- Opening Delimiter -
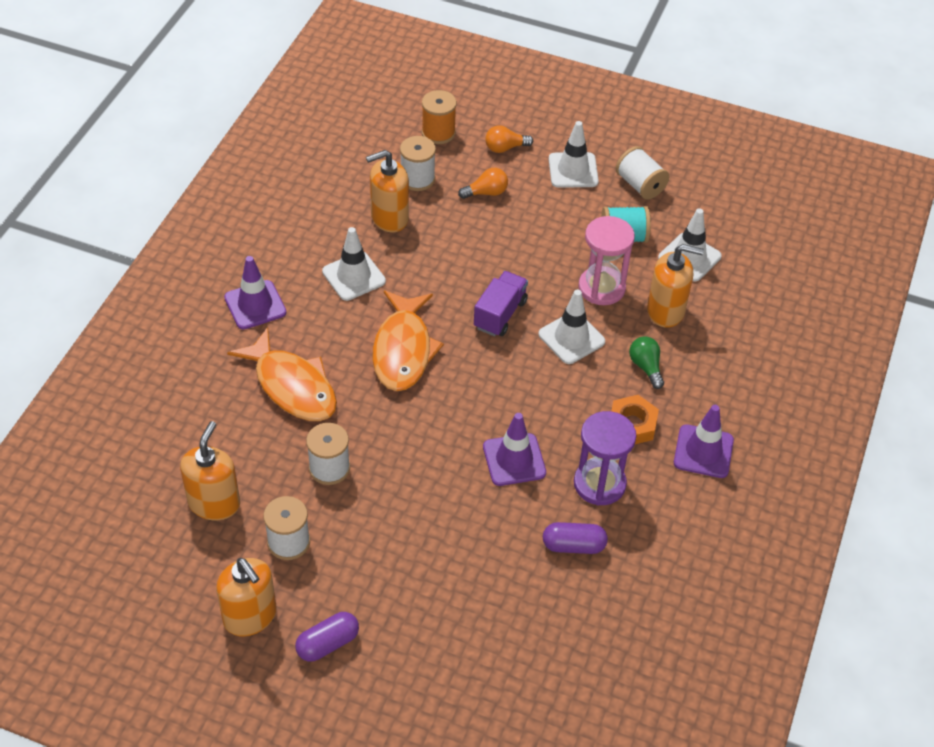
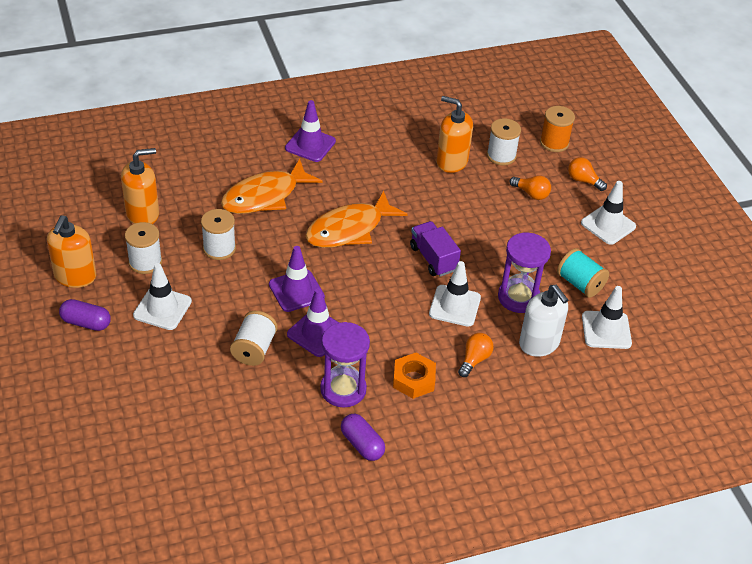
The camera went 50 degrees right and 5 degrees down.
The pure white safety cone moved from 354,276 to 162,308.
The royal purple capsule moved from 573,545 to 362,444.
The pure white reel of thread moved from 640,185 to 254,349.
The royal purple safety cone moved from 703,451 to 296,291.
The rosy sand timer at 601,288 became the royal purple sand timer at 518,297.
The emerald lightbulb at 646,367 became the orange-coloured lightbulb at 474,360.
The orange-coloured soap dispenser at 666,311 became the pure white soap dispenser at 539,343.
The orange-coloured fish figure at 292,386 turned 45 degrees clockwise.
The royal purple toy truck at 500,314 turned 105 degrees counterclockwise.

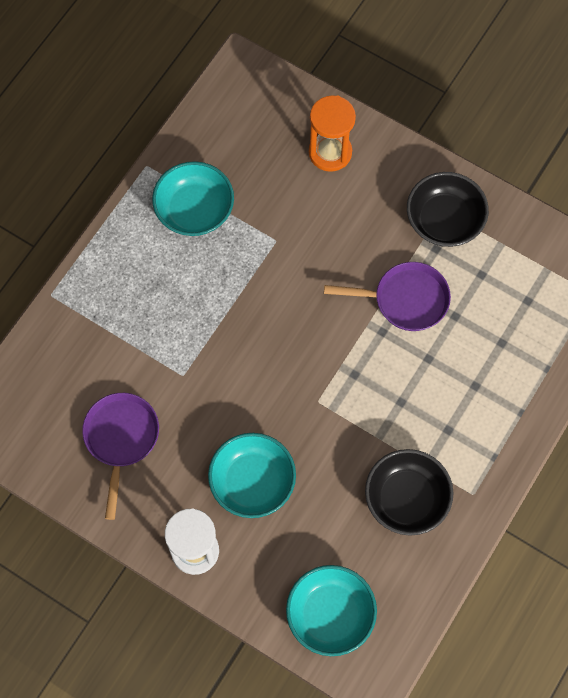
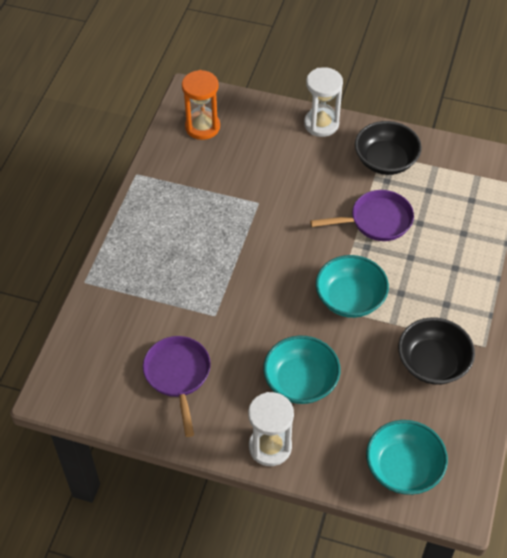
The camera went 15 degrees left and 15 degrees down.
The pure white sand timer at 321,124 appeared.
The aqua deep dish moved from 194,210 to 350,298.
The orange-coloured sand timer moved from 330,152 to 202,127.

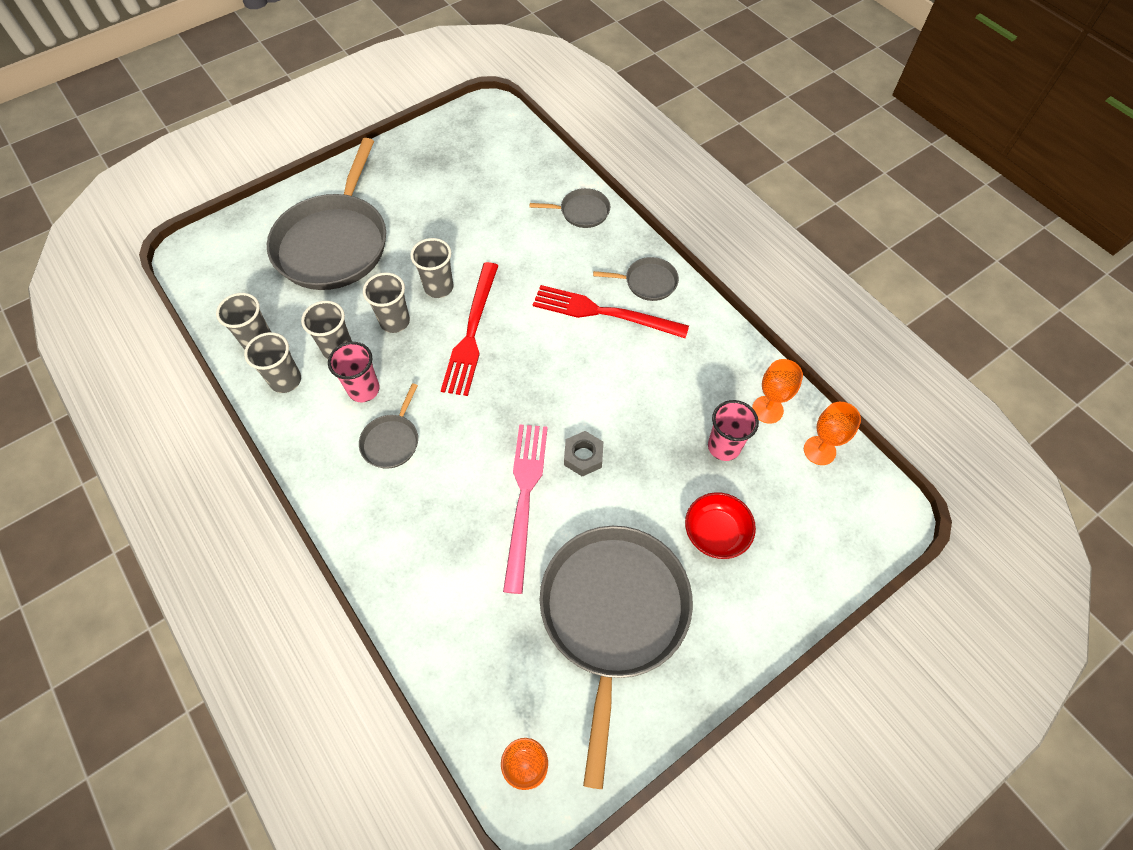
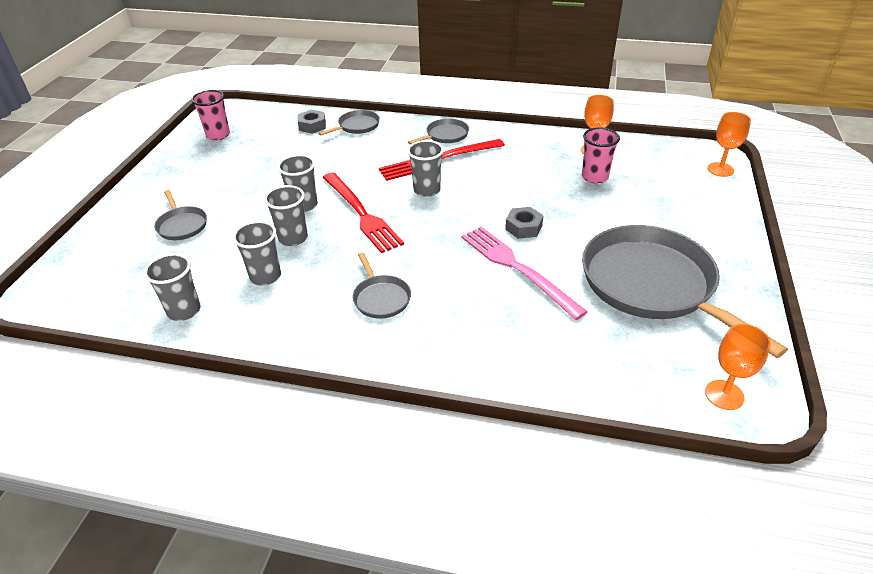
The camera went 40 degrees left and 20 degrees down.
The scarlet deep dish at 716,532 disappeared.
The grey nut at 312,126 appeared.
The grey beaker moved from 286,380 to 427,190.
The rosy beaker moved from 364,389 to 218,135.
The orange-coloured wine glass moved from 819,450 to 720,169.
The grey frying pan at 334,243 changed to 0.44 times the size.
- Closing Delimiter -
## PROBLEM TO SOLVE
One number is all the reply should hold: how many lines in these records include the word "cone".

## TASK RESPONSE
2